* About this exercise: Every line of the material must be reproduced exactly.

* Exercise material:

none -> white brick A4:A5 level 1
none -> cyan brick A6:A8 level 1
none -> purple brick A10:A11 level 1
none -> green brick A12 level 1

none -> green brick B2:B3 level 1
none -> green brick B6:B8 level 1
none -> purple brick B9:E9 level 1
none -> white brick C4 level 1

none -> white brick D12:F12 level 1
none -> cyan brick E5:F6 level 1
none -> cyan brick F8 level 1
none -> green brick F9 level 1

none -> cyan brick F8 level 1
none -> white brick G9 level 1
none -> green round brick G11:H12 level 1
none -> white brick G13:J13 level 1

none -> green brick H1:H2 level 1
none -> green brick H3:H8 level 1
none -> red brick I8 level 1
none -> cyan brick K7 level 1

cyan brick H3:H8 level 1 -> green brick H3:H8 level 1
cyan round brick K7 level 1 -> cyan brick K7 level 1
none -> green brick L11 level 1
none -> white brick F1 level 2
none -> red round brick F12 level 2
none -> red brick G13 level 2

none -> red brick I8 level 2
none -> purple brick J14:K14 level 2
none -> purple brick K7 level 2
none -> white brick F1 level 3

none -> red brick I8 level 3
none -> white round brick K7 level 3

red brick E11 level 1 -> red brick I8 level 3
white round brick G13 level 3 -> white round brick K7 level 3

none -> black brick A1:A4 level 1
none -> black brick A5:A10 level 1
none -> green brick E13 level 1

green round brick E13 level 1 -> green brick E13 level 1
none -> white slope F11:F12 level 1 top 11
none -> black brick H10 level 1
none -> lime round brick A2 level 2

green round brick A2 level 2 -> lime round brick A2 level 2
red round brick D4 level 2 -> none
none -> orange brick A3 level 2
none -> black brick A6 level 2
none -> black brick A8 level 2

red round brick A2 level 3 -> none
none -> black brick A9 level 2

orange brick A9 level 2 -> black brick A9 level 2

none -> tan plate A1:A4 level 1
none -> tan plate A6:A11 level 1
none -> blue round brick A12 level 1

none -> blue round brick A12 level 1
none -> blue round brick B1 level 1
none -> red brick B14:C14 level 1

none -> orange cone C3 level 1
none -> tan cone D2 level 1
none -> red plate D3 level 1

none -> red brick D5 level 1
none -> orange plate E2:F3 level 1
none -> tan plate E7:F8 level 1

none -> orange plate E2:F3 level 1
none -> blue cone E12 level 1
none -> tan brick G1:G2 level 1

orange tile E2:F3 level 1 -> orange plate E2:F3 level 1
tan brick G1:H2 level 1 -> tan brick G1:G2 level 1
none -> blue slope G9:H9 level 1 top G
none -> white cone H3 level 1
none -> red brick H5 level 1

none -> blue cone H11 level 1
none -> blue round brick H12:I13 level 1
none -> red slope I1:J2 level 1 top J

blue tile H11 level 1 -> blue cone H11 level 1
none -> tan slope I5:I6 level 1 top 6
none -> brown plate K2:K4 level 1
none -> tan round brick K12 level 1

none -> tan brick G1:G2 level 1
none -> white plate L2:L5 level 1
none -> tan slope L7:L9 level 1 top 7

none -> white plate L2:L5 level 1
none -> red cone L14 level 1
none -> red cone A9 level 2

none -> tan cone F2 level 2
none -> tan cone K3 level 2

* Result:
none -> white brick A4:A5 level 1
none -> cyan brick A6:A8 level 1
none -> purple brick A10:A11 level 1
none -> green brick A12 level 1

none -> green brick B2:B3 level 1
none -> green brick B6:B8 level 1
none -> purple brick B9:E9 level 1
none -> white brick C4 level 1

none -> white brick D12:F12 level 1
none -> cyan brick E5:F6 level 1
none -> cyan brick F8 level 1
none -> green brick F9 level 1

none -> cyan brick F8 level 1
none -> white brick G9 level 1
none -> green round brick G11:H12 level 1
none -> white brick G13:J13 level 1

none -> green brick H1:H2 level 1
none -> green brick H3:H8 level 1
none -> red brick I8 level 1
none -> cyan brick K7 level 1

cyan brick H3:H8 level 1 -> green brick H3:H8 level 1
cyan round brick K7 level 1 -> cyan brick K7 level 1
none -> green brick L11 level 1
none -> white brick F1 level 2
none -> red round brick F12 level 2
none -> red brick G13 level 2

none -> red brick I8 level 2
none -> purple brick J14:K14 level 2
none -> purple brick K7 level 2
none -> white brick F1 level 3

none -> red brick I8 level 3
none -> white round brick K7 level 3

red brick E11 level 1 -> red brick I8 level 3
white round brick G13 level 3 -> white round brick K7 level 3

none -> black brick A1:A4 level 1
none -> black brick A5:A10 level 1
none -> green brick E13 level 1

green round brick E13 level 1 -> green brick E13 level 1
none -> white slope F11:F12 level 1 top 11
none -> black brick H10 level 1
none -> lime round brick A2 level 2

green round brick A2 level 2 -> lime round brick A2 level 2
red round brick D4 level 2 -> none
none -> orange brick A3 level 2
none -> black brick A6 level 2
none -> black brick A8 level 2

red round brick A2 level 3 -> none
none -> black brick A9 level 2

orange brick A9 level 2 -> black brick A9 level 2

none -> tan plate A1:A4 level 1
none -> tan plate A6:A11 level 1
none -> blue round brick A12 level 1

none -> blue round brick A12 level 1
none -> blue round brick B1 level 1
none -> red brick B14:C14 level 1

none -> orange cone C3 level 1
none -> tan cone D2 level 1
none -> red plate D3 level 1

none -> red brick D5 level 1
none -> orange plate E2:F3 level 1
none -> tan plate E7:F8 level 1

none -> orange plate E2:F3 level 1
none -> blue cone E12 level 1
none -> tan brick G1:G2 level 1

orange tile E2:F3 level 1 -> orange plate E2:F3 level 1
tan brick G1:H2 level 1 -> tan brick G1:G2 level 1
none -> blue slope G9:H9 level 1 top G
none -> white cone H3 level 1
none -> red brick H5 level 1

none -> blue cone H11 level 1
none -> blue round brick H12:I13 level 1
none -> red slope I1:J2 level 1 top J

blue tile H11 level 1 -> blue cone H11 level 1
none -> tan slope I5:I6 level 1 top 6
none -> brown plate K2:K4 level 1
none -> tan round brick K12 level 1

none -> tan brick G1:G2 level 1
none -> white plate L2:L5 level 1
none -> tan slope L7:L9 level 1 top 7

none -> white plate L2:L5 level 1
none -> red cone L14 level 1
none -> red cone A9 level 2

none -> tan cone F2 level 2
none -> tan cone K3 level 2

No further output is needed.